**DATA PROVIDED**
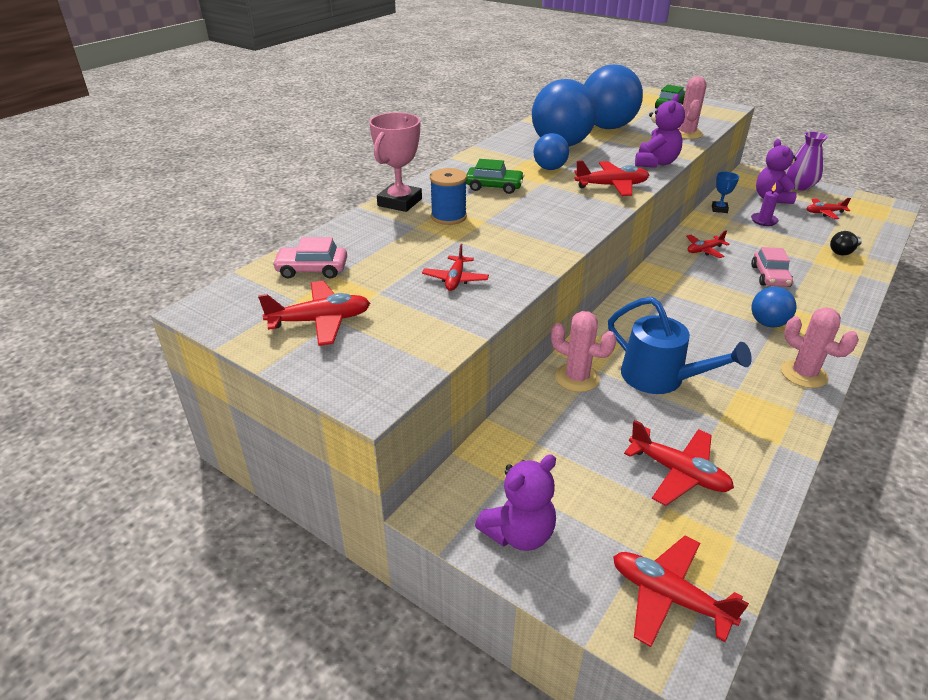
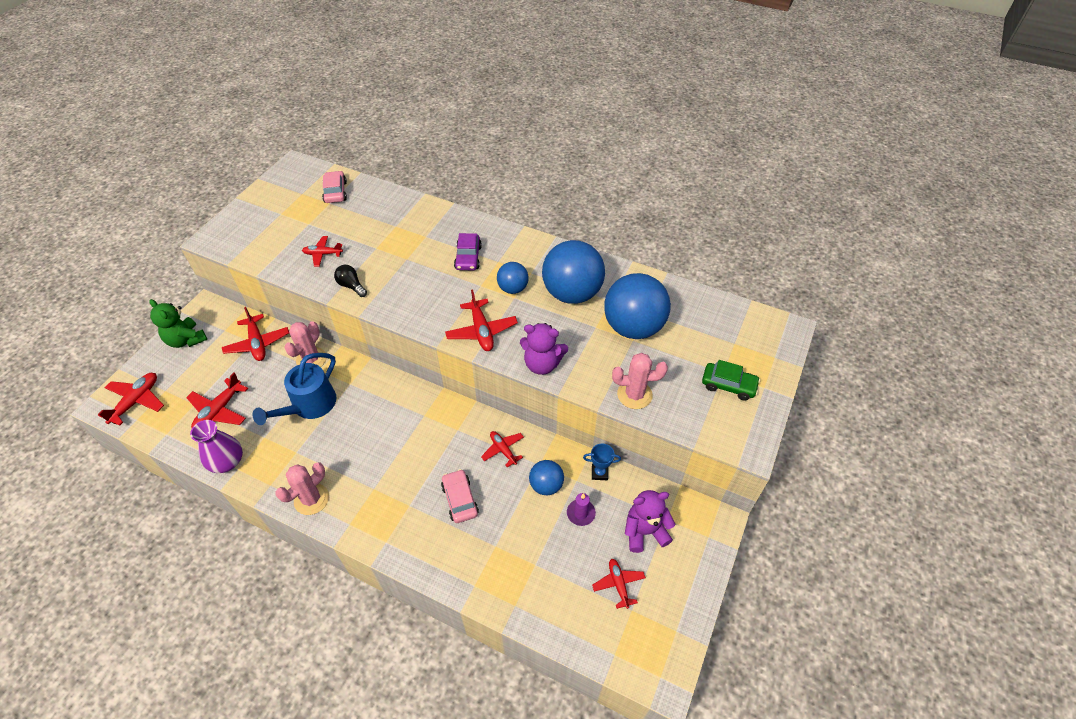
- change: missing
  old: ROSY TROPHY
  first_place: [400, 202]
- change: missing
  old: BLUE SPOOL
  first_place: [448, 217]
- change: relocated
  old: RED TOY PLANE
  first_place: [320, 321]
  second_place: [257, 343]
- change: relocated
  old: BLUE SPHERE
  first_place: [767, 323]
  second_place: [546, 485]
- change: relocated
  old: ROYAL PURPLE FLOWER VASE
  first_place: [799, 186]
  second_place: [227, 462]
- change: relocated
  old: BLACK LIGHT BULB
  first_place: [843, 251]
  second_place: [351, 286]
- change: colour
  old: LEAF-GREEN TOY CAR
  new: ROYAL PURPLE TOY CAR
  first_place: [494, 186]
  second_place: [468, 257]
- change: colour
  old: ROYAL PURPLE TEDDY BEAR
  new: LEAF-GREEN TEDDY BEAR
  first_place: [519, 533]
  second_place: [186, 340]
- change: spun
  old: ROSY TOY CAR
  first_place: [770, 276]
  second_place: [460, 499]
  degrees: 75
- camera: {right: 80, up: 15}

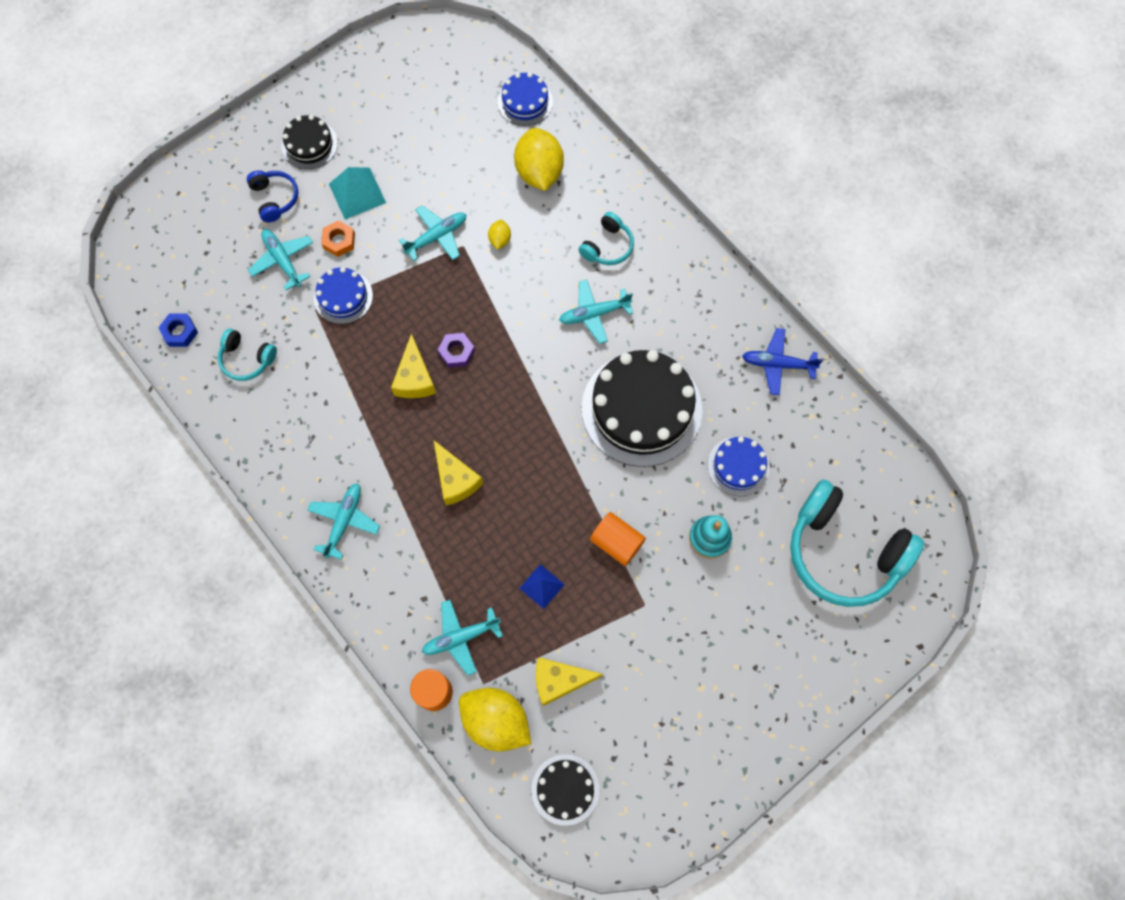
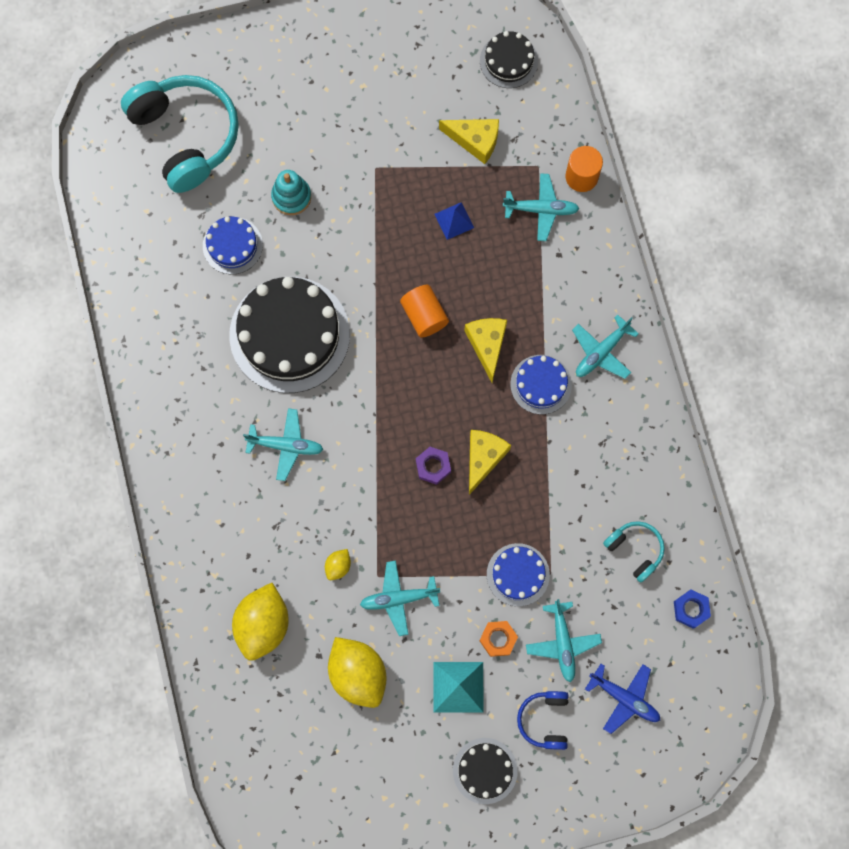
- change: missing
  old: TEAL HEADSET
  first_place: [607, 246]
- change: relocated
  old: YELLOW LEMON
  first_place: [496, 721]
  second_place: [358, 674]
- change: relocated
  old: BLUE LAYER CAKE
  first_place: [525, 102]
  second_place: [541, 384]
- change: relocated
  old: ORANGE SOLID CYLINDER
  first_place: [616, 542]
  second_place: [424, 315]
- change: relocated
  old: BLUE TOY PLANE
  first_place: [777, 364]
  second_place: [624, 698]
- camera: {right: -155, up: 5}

**DESCRIPTION OF THE TASK**
Repeat each of the entries above exactly, but do not carry over the pictures.

**THE ANSWER**
- change: missing
  old: ROSY TROPHY
  first_place: [400, 202]
- change: missing
  old: BLUE SPOOL
  first_place: [448, 217]
- change: relocated
  old: RED TOY PLANE
  first_place: [320, 321]
  second_place: [257, 343]
- change: relocated
  old: BLUE SPHERE
  first_place: [767, 323]
  second_place: [546, 485]
- change: relocated
  old: ROYAL PURPLE FLOWER VASE
  first_place: [799, 186]
  second_place: [227, 462]
- change: relocated
  old: BLACK LIGHT BULB
  first_place: [843, 251]
  second_place: [351, 286]
- change: colour
  old: LEAF-GREEN TOY CAR
  new: ROYAL PURPLE TOY CAR
  first_place: [494, 186]
  second_place: [468, 257]
- change: colour
  old: ROYAL PURPLE TEDDY BEAR
  new: LEAF-GREEN TEDDY BEAR
  first_place: [519, 533]
  second_place: [186, 340]
- change: spun
  old: ROSY TOY CAR
  first_place: [770, 276]
  second_place: [460, 499]
  degrees: 75
- camera: {right: 80, up: 15}

- change: missing
  old: TEAL HEADSET
  first_place: [607, 246]
- change: relocated
  old: YELLOW LEMON
  first_place: [496, 721]
  second_place: [358, 674]
- change: relocated
  old: BLUE LAYER CAKE
  first_place: [525, 102]
  second_place: [541, 384]
- change: relocated
  old: ORANGE SOLID CYLINDER
  first_place: [616, 542]
  second_place: [424, 315]
- change: relocated
  old: BLUE TOY PLANE
  first_place: [777, 364]
  second_place: [624, 698]
- camera: {right: -155, up: 5}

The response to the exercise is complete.